THE PROBLEM =>
Reproduce the entries word for word, starting at the line that contains "Honolulu: 1:25 -> 1:21" and ending with the final line of the entries, including both ends. Omit the pictures from your answer.

## begin RECORDS FOR THE EXERCISE

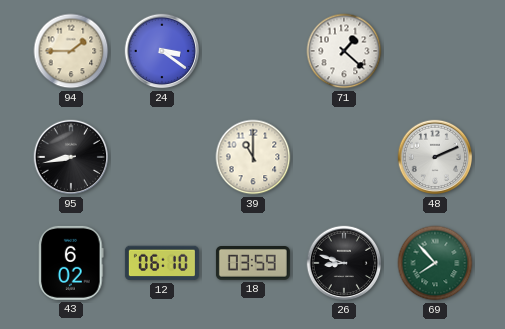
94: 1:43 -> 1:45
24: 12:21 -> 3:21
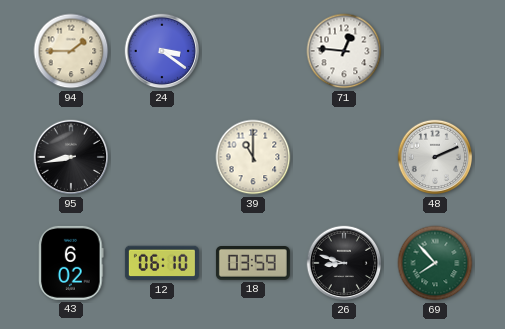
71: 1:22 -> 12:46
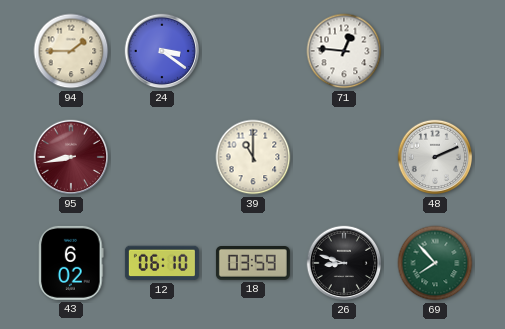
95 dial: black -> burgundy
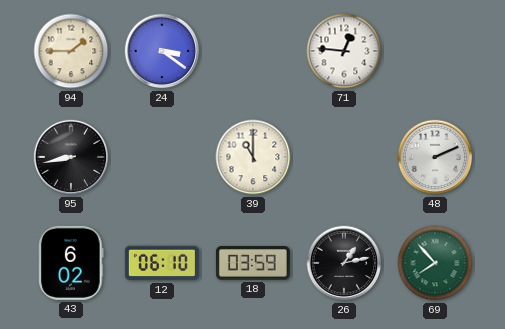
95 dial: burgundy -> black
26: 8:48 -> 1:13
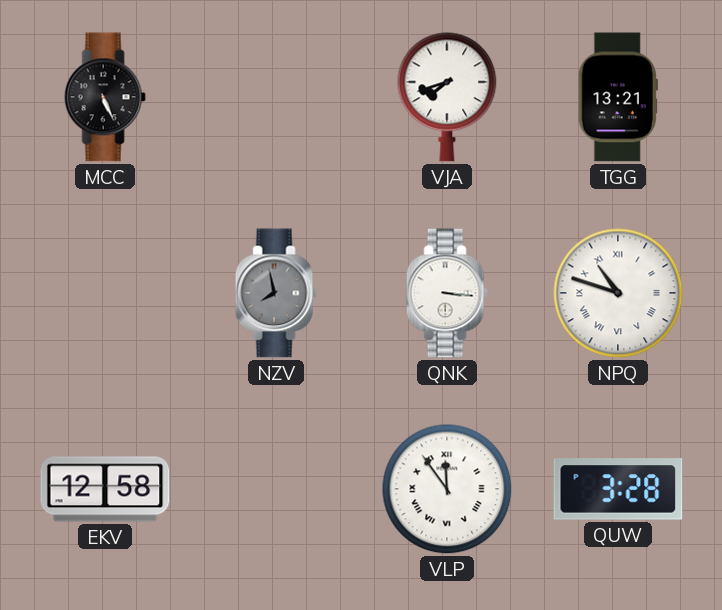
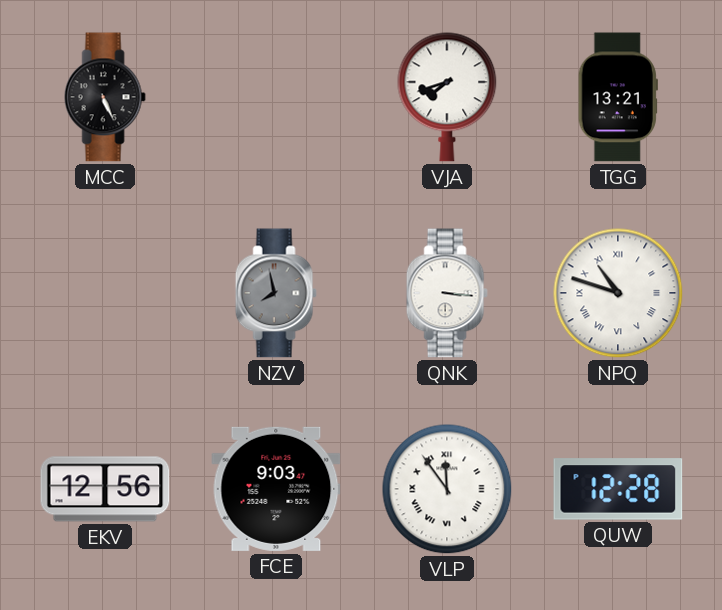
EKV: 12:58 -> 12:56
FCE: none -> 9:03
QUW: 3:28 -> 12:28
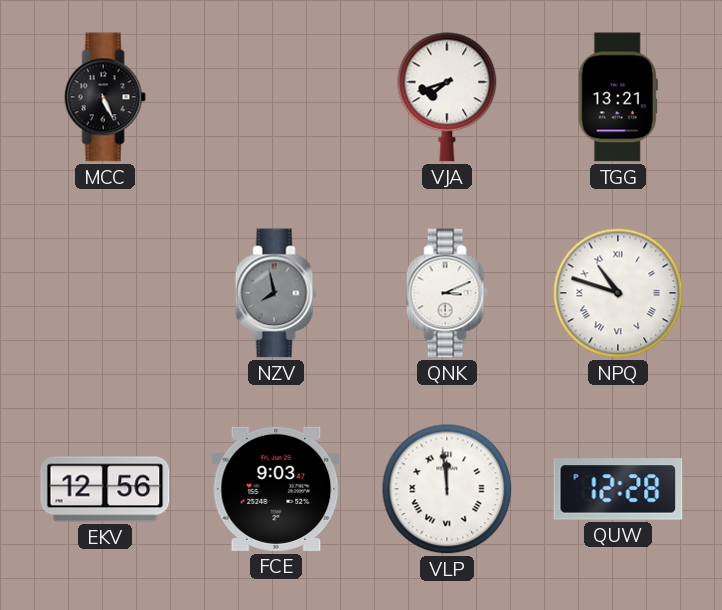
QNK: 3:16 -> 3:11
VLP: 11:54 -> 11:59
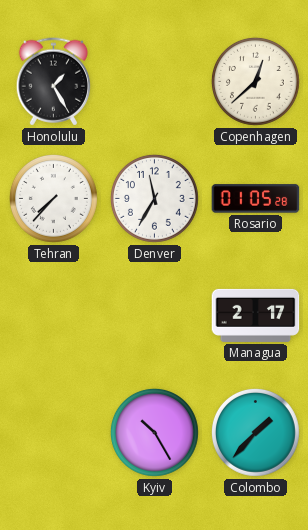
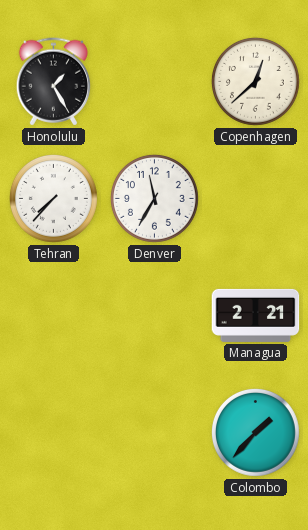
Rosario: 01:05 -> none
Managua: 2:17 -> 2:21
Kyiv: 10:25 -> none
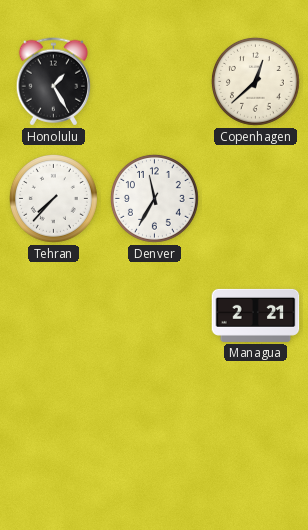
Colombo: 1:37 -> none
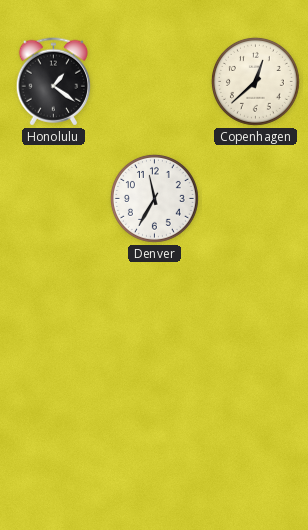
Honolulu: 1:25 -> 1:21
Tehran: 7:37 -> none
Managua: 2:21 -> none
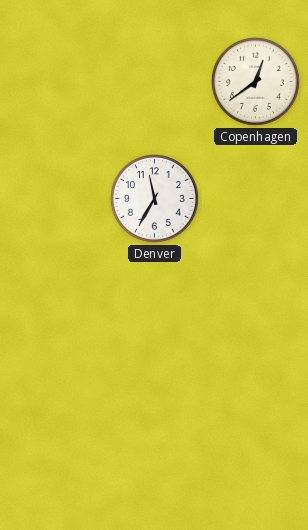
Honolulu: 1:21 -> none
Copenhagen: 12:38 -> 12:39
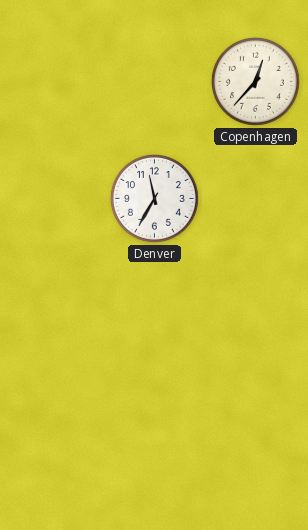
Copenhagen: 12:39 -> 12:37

## end RECORDS FOR THE EXERCISE

RESPONSE =>
Honolulu: 1:25 -> 1:21
Tehran: 7:37 -> none
Managua: 2:21 -> none
Honolulu: 1:21 -> none
Copenhagen: 12:38 -> 12:39
Copenhagen: 12:39 -> 12:37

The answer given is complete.